THE INPUT:
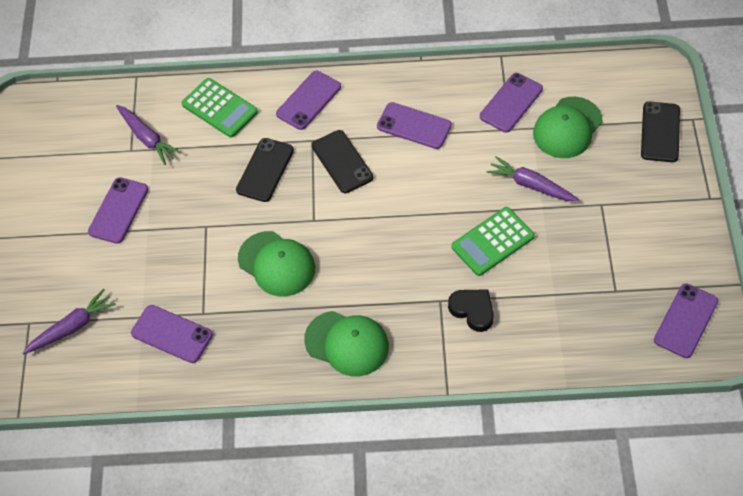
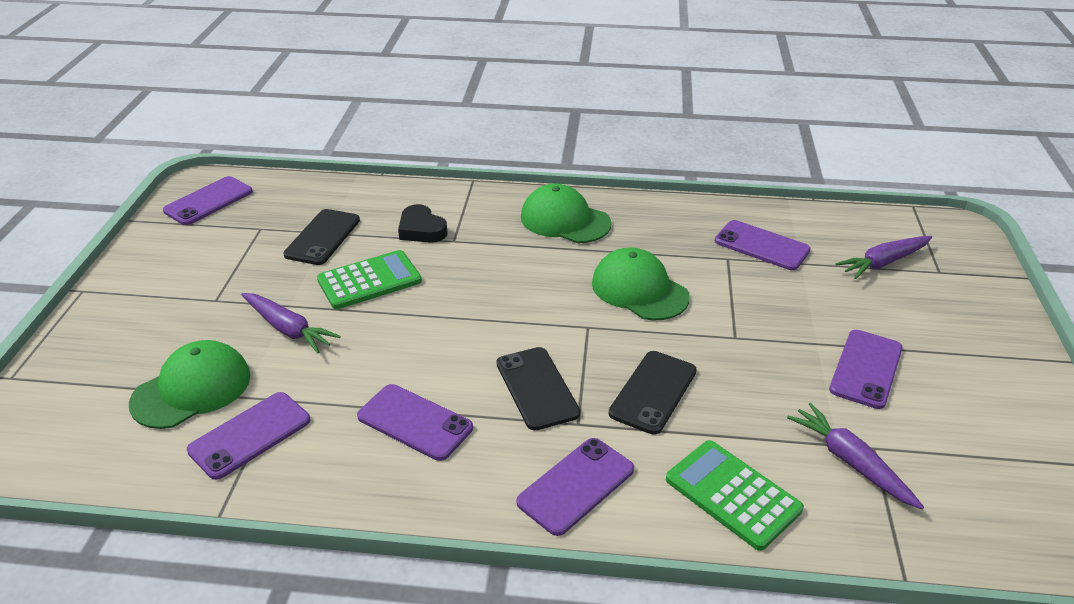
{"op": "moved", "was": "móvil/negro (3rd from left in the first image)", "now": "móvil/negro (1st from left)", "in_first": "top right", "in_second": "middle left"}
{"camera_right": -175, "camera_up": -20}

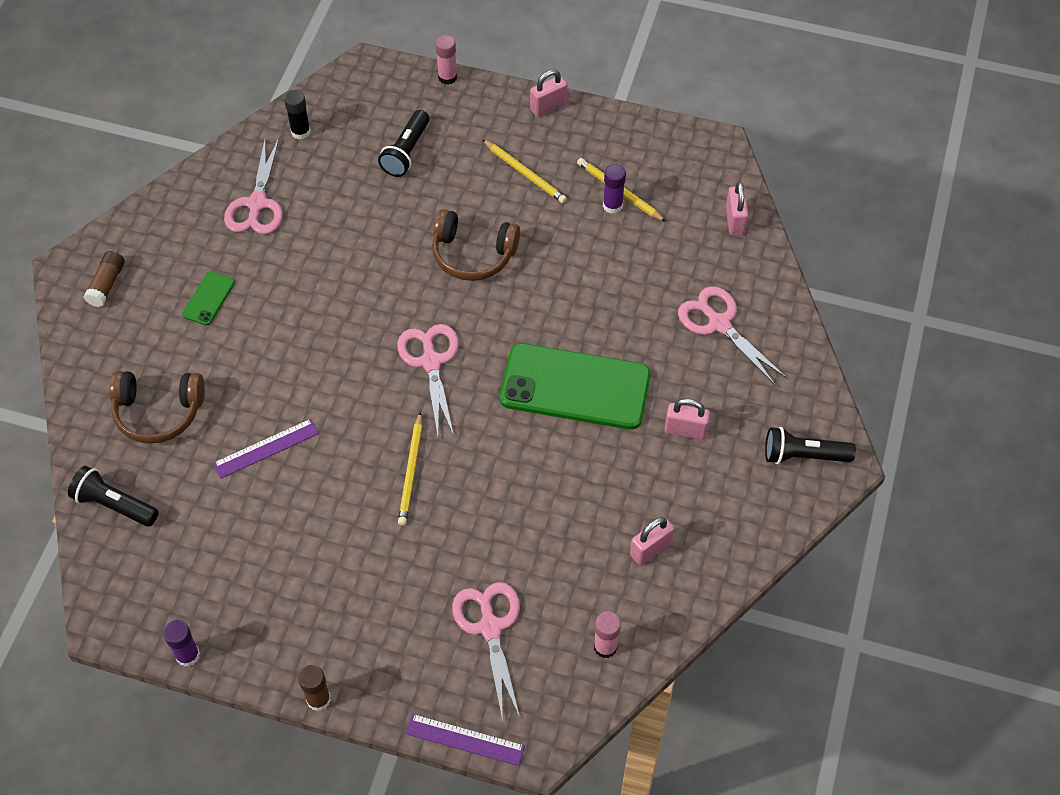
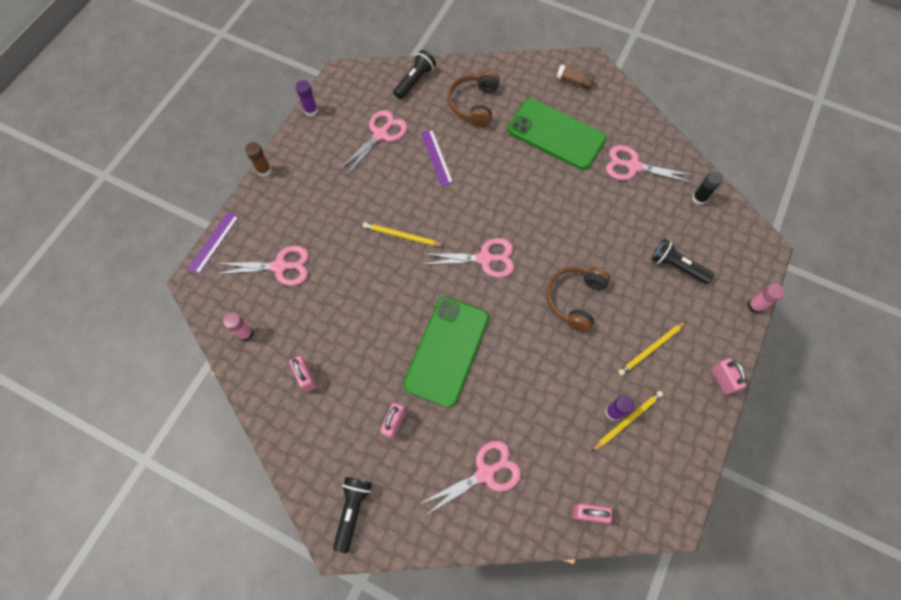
{"op": "added", "now": "tijeras/rosa (2nd from left)", "in_second": "top centre"}
{"op": "resized", "was": "móvil/verde (1st from left in the first image)", "in_first": "middle left", "in_second": "top centre", "ratio": 2.33}
{"camera_right": 100, "camera_up": 10}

DIRECTIONS: Your copy should repeat each entry above exactly but contain no pictures.

EXPECTED OUTPUT:
{"op": "moved", "was": "móvil/negro (3rd from left in the first image)", "now": "móvil/negro (1st from left)", "in_first": "top right", "in_second": "middle left"}
{"camera_right": -175, "camera_up": -20}

{"op": "added", "now": "tijeras/rosa (2nd from left)", "in_second": "top centre"}
{"op": "resized", "was": "móvil/verde (1st from left in the first image)", "in_first": "middle left", "in_second": "top centre", "ratio": 2.33}
{"camera_right": 100, "camera_up": 10}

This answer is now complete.